PROBLEM TO WORK ON: Omitting the pictures, print every line below exactly as it stands.

··· GIVEN INFORMATION

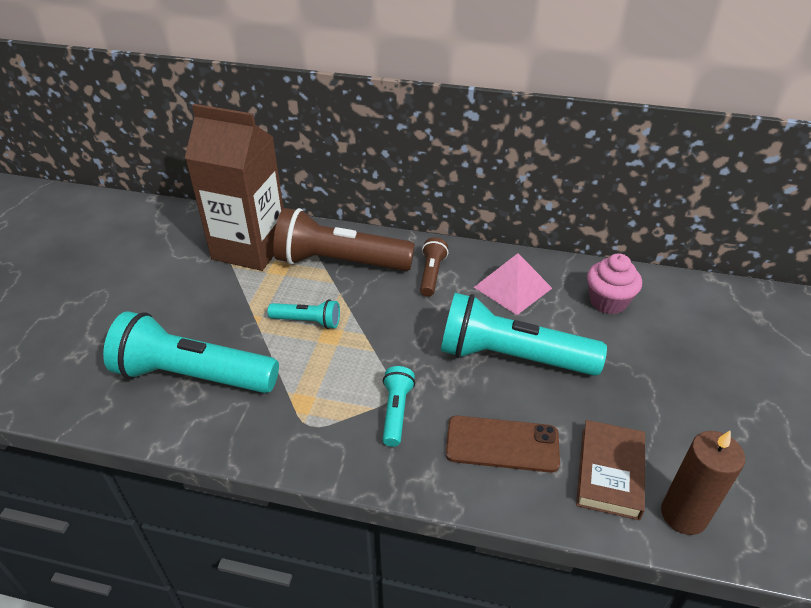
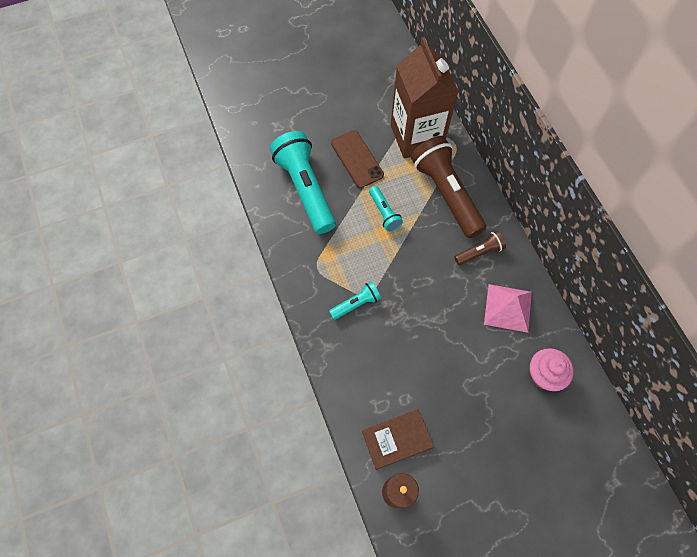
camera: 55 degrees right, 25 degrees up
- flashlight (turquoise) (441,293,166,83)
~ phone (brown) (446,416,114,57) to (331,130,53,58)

······

YOUR SOLUTION:
camera: 55 degrees right, 25 degrees up
- flashlight (turquoise) (441,293,166,83)
~ phone (brown) (446,416,114,57) to (331,130,53,58)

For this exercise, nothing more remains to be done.